## [WHAT NEEDS TO BE DONE]
The expected response is the complete listing below, restated exactly, with its pictures omitted.

## [INFORMATION SUPPLIED]
/---

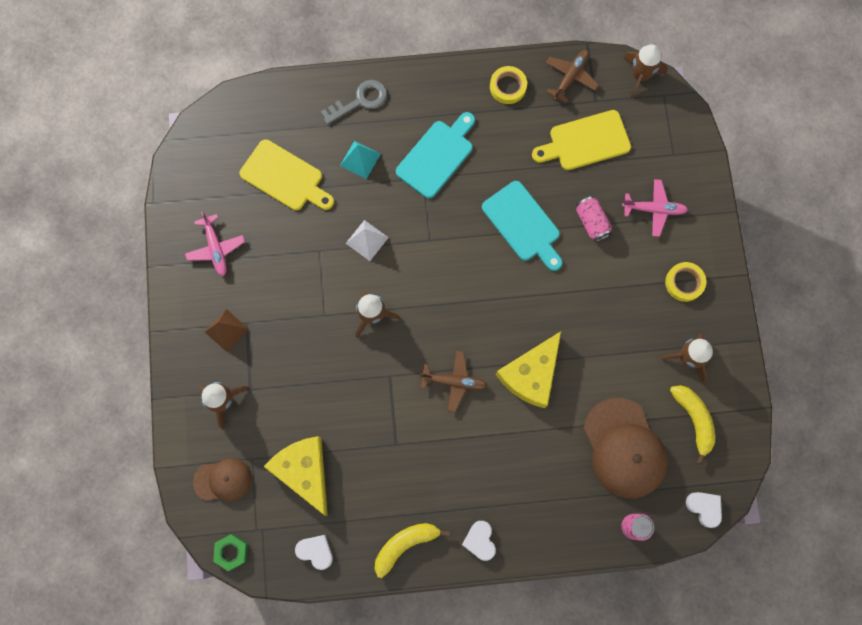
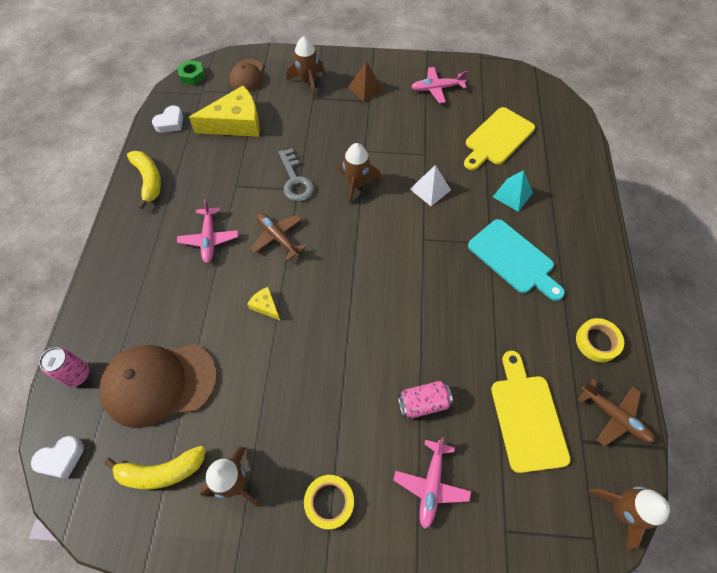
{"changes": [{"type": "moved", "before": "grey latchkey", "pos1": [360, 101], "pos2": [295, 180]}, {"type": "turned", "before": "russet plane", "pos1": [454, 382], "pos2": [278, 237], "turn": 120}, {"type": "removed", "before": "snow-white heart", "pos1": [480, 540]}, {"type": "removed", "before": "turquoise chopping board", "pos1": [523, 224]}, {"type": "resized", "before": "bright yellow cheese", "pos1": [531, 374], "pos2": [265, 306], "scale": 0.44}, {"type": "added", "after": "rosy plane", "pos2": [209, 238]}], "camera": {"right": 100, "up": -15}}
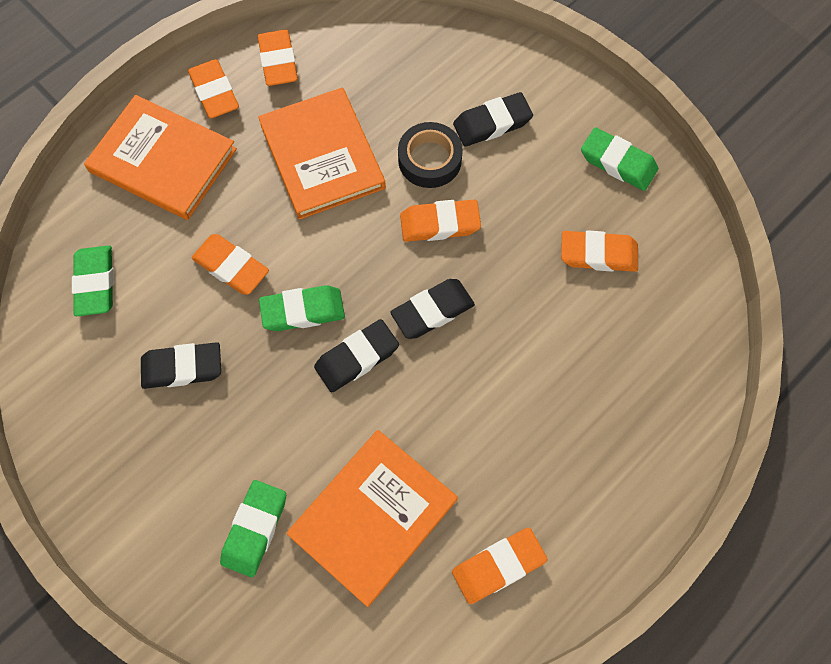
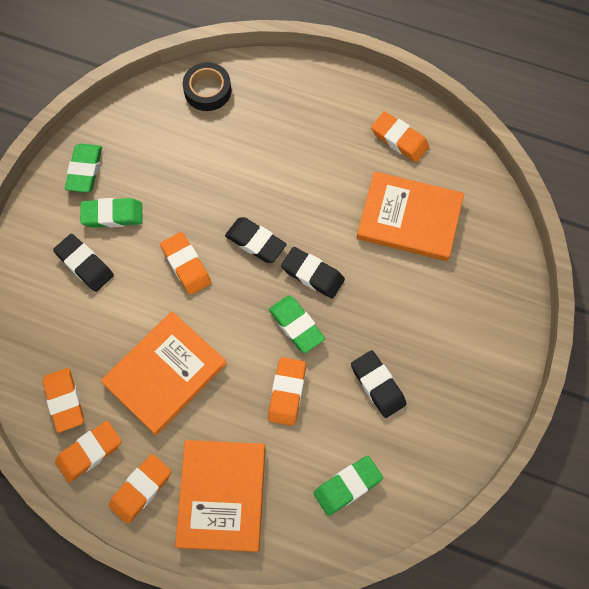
{"changes": [{"type": "moved", "before": "green gum eraser", "pos1": [254, 529], "pos2": [112, 215]}, {"type": "moved", "before": "jet-black tape", "pos1": [429, 160], "pos2": [207, 90]}, {"type": "moved", "before": "bright orange gum eraser", "pos1": [598, 254], "pos2": [65, 401]}], "camera": {"right": -115, "up": 0}}
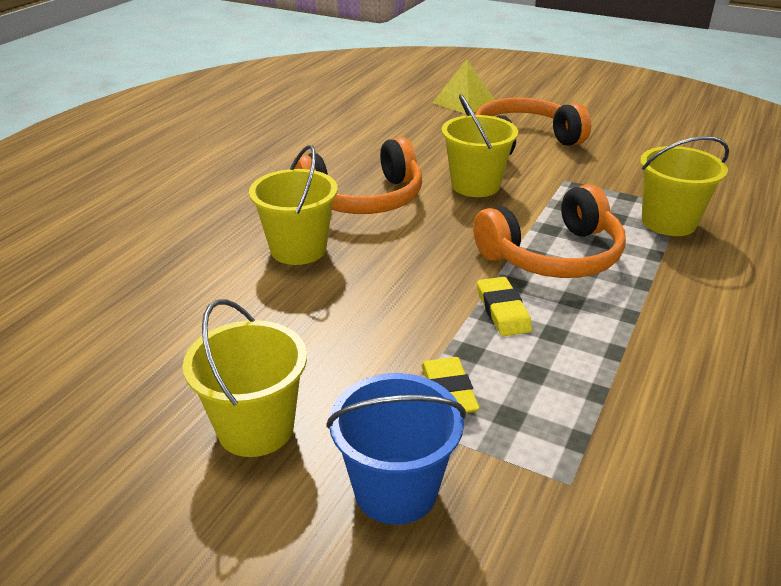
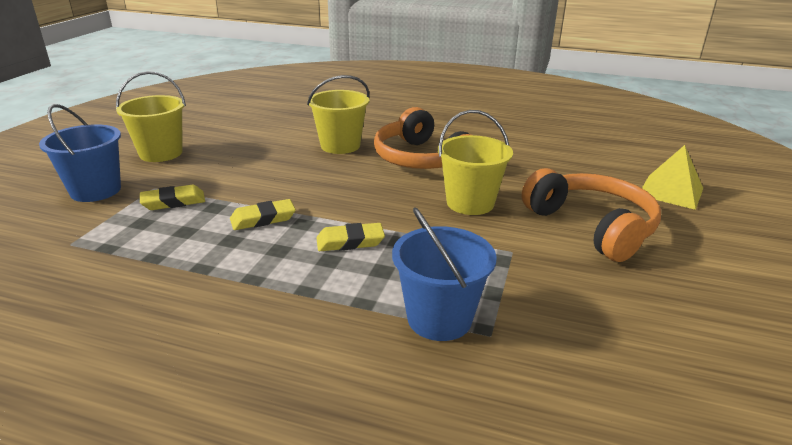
{"changes": [{"type": "replaced", "before": "bright orange headset", "after": "bright yellow gum eraser", "pos1": [553, 255], "pos2": [350, 241]}, {"type": "recoloured", "before": "bright yellow sand bucket", "after": "cobalt sand bucket", "pos1": [668, 222], "pos2": [439, 319]}], "camera": {"right": 80, "up": -5}}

\---

## [EXERCISE RESULT]
{"changes": [{"type": "moved", "before": "grey latchkey", "pos1": [360, 101], "pos2": [295, 180]}, {"type": "turned", "before": "russet plane", "pos1": [454, 382], "pos2": [278, 237], "turn": 120}, {"type": "removed", "before": "snow-white heart", "pos1": [480, 540]}, {"type": "removed", "before": "turquoise chopping board", "pos1": [523, 224]}, {"type": "resized", "before": "bright yellow cheese", "pos1": [531, 374], "pos2": [265, 306], "scale": 0.44}, {"type": "added", "after": "rosy plane", "pos2": [209, 238]}], "camera": {"right": 100, "up": -15}}
{"changes": [{"type": "moved", "before": "green gum eraser", "pos1": [254, 529], "pos2": [112, 215]}, {"type": "moved", "before": "jet-black tape", "pos1": [429, 160], "pos2": [207, 90]}, {"type": "moved", "before": "bright orange gum eraser", "pos1": [598, 254], "pos2": [65, 401]}], "camera": {"right": -115, "up": 0}}
{"changes": [{"type": "replaced", "before": "bright orange headset", "after": "bright yellow gum eraser", "pos1": [553, 255], "pos2": [350, 241]}, {"type": "recoloured", "before": "bright yellow sand bucket", "after": "cobalt sand bucket", "pos1": [668, 222], "pos2": [439, 319]}], "camera": {"right": 80, "up": -5}}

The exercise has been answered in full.